• [Action item] Shown below is a listing with pictures; reproduce exactly, and only, the lines between the ones containing "cyan brick B3" and "none -> orange cone I3 level 1", inclusive, leaving the pictures out.
------------------------------
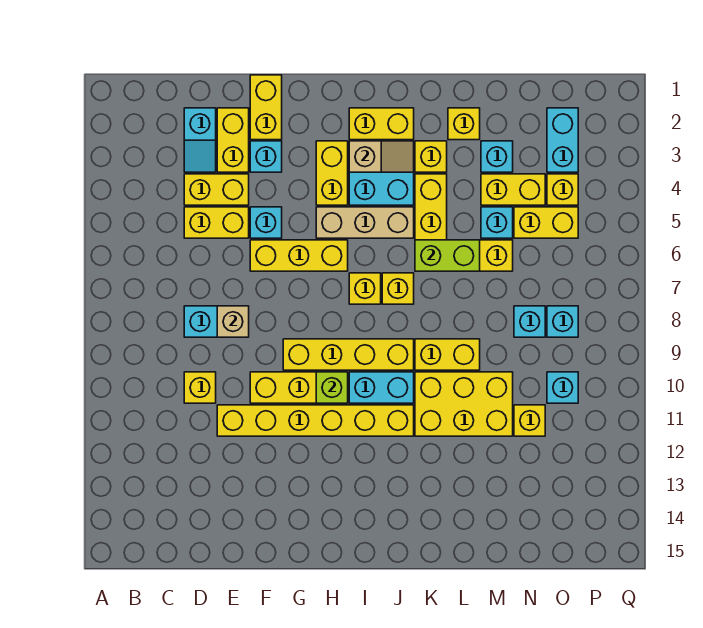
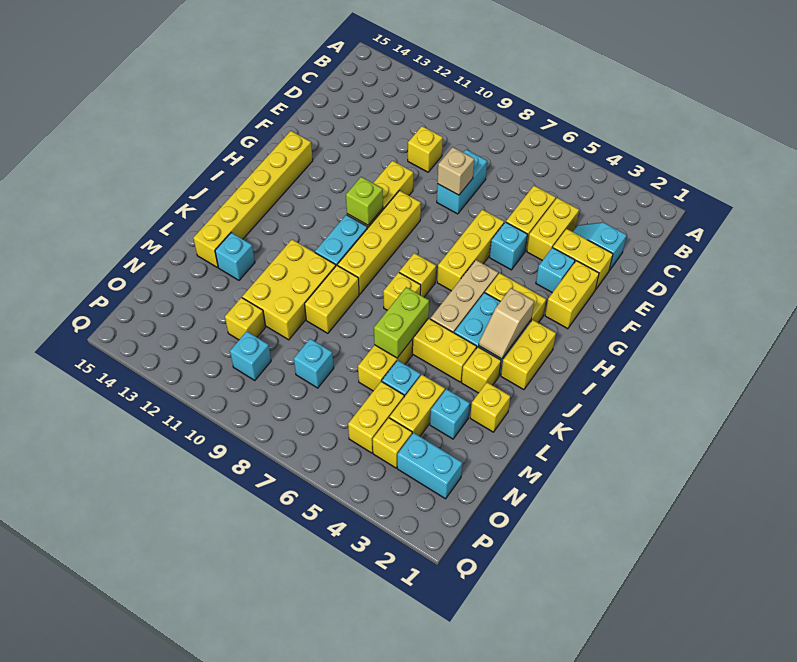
yellow brick E11:J11 level 1 -> yellow brick G14:L14 level 1
yellow brick F1:F2 level 1 -> yellow brick F2:G2 level 1
cyan brick O8 level 1 -> cyan brick L13 level 1

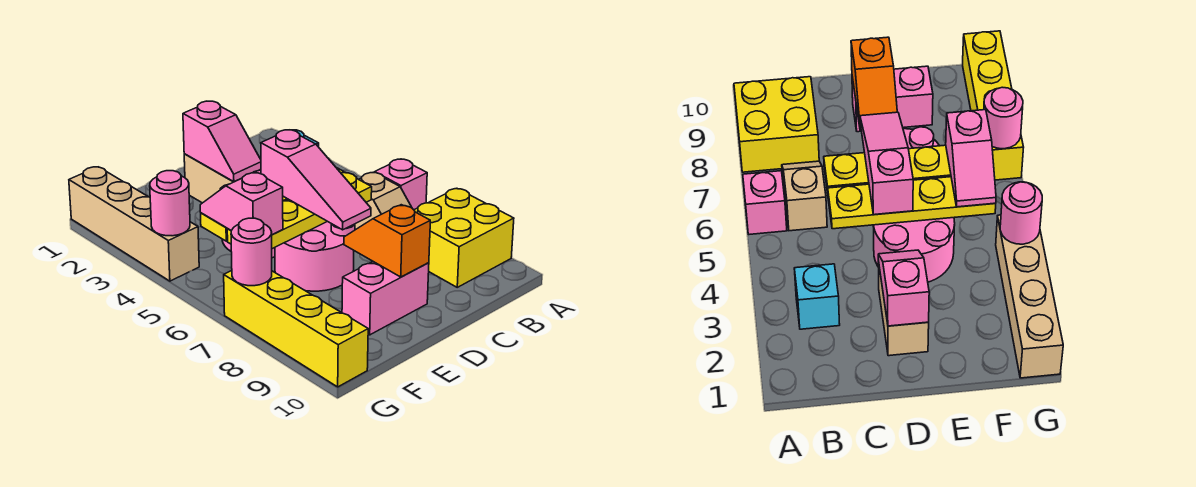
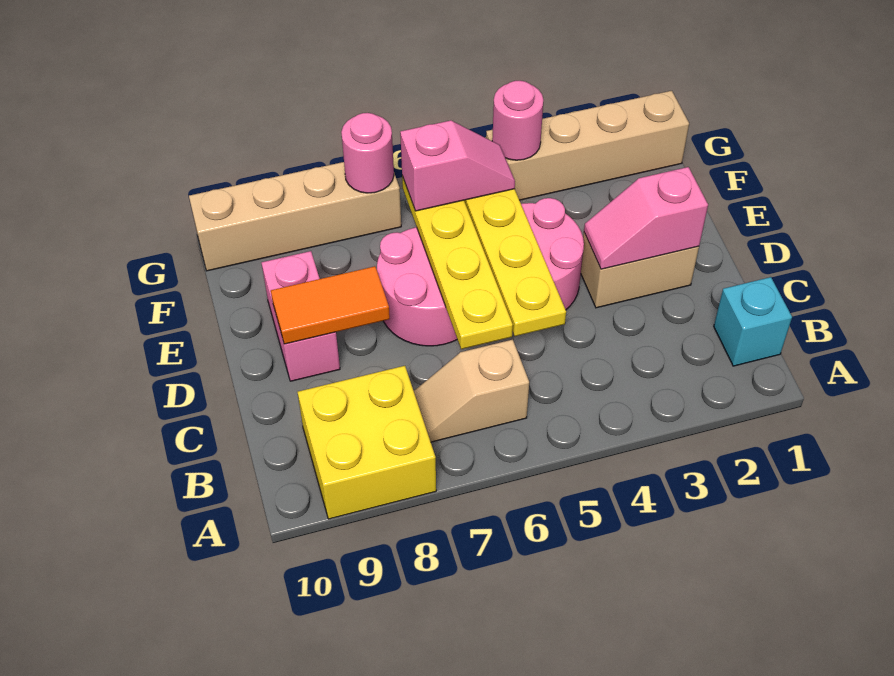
pink brick A6 level 1 -> none
cyan brick B3 level 1 -> cyan brick B1 level 1
pink slope D5:D7 level 3 top 5 -> none
orange slope D8:D9 level 2 top 9 -> orange tile D8:D9 level 2
yellow brick G7:G10 level 1 -> tan brick G7:G10 level 1

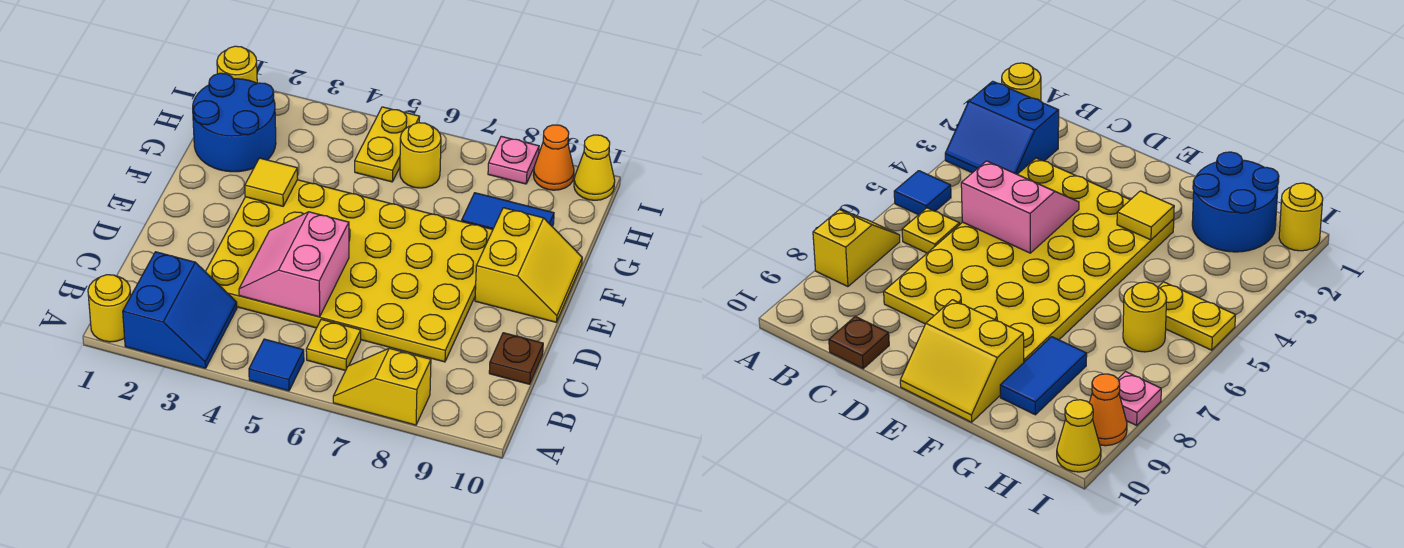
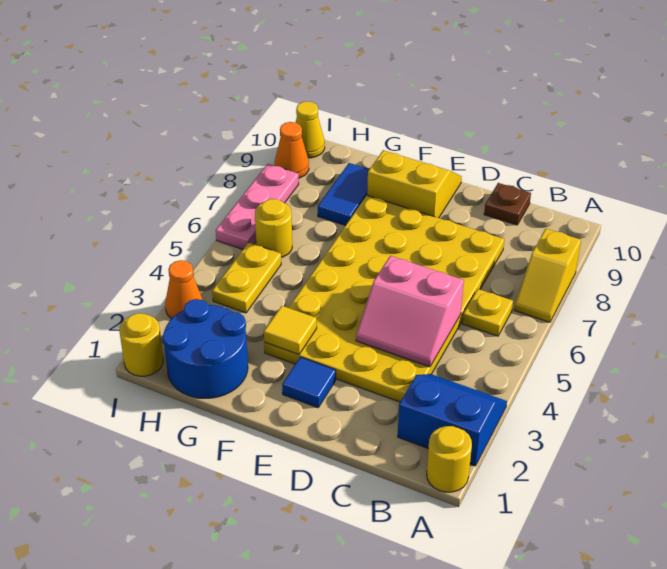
blue tile A5 level 1 -> blue tile E2 level 1
yellow plate H5:I5 level 1 -> yellow plate H4:H5 level 1
none -> orange cone I3 level 1
pink plate I8 level 1 -> pink plate I6:I8 level 1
------------------------------
• [Answer]
cyan brick B3 level 1 -> cyan brick B1 level 1
pink slope D5:D7 level 3 top 5 -> none
orange slope D8:D9 level 2 top 9 -> orange tile D8:D9 level 2
yellow brick G7:G10 level 1 -> tan brick G7:G10 level 1

blue tile A5 level 1 -> blue tile E2 level 1
yellow plate H5:I5 level 1 -> yellow plate H4:H5 level 1
none -> orange cone I3 level 1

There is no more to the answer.